(Beginning of MATERIAL SHOWN)

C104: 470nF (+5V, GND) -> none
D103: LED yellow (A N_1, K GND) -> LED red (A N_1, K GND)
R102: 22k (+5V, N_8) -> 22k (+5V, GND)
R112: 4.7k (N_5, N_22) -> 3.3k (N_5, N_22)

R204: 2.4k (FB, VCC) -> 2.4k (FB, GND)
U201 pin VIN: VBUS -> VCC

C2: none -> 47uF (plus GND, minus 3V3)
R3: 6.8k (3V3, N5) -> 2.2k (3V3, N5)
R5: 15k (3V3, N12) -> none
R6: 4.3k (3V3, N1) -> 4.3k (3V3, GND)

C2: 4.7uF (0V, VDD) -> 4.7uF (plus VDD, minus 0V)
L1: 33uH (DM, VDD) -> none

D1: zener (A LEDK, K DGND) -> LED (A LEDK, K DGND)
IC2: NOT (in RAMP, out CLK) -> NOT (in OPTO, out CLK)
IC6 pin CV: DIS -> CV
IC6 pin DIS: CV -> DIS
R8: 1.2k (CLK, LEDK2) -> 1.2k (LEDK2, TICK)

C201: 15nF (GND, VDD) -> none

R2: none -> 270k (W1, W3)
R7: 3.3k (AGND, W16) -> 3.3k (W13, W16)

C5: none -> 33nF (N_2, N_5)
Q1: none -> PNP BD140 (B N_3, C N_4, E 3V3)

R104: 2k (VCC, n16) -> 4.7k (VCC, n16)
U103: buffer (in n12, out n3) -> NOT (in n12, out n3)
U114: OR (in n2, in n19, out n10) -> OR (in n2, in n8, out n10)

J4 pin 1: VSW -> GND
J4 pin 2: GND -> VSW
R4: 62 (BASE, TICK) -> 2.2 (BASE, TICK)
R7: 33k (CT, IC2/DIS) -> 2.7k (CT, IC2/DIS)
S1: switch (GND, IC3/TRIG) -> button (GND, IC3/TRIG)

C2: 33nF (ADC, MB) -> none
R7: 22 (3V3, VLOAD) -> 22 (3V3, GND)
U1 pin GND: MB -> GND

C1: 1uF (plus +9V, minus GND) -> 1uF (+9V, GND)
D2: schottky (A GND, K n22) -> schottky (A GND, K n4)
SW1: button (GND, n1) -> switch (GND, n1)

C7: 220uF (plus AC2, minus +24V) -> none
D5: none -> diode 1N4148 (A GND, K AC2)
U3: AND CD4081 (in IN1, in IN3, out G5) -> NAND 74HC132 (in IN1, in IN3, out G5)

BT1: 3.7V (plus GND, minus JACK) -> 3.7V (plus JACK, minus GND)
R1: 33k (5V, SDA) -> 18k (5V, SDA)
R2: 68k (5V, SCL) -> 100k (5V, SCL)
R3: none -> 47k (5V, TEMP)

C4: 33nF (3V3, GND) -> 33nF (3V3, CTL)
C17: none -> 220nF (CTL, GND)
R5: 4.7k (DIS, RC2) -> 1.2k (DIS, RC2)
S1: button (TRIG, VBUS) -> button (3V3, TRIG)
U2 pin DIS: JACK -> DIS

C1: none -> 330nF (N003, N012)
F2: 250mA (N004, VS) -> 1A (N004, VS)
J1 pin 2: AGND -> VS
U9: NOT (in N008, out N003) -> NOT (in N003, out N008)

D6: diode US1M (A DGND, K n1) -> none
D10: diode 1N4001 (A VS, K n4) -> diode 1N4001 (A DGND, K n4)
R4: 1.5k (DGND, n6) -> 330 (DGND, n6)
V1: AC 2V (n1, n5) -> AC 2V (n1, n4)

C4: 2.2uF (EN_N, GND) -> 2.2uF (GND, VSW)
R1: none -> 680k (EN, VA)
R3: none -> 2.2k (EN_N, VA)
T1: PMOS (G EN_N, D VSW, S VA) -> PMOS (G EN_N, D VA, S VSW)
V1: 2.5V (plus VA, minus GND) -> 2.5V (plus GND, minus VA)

(End of MATERIAL SHOWN)

== REQUIREMENT ==
Each line in the records above that contains the word "DGND" must be copied.

== ANSWER ==
D1: zener (A LEDK, K DGND) -> LED (A LEDK, K DGND)
D6: diode US1M (A DGND, K n1) -> none
D10: diode 1N4001 (A VS, K n4) -> diode 1N4001 (A DGND, K n4)
R4: 1.5k (DGND, n6) -> 330 (DGND, n6)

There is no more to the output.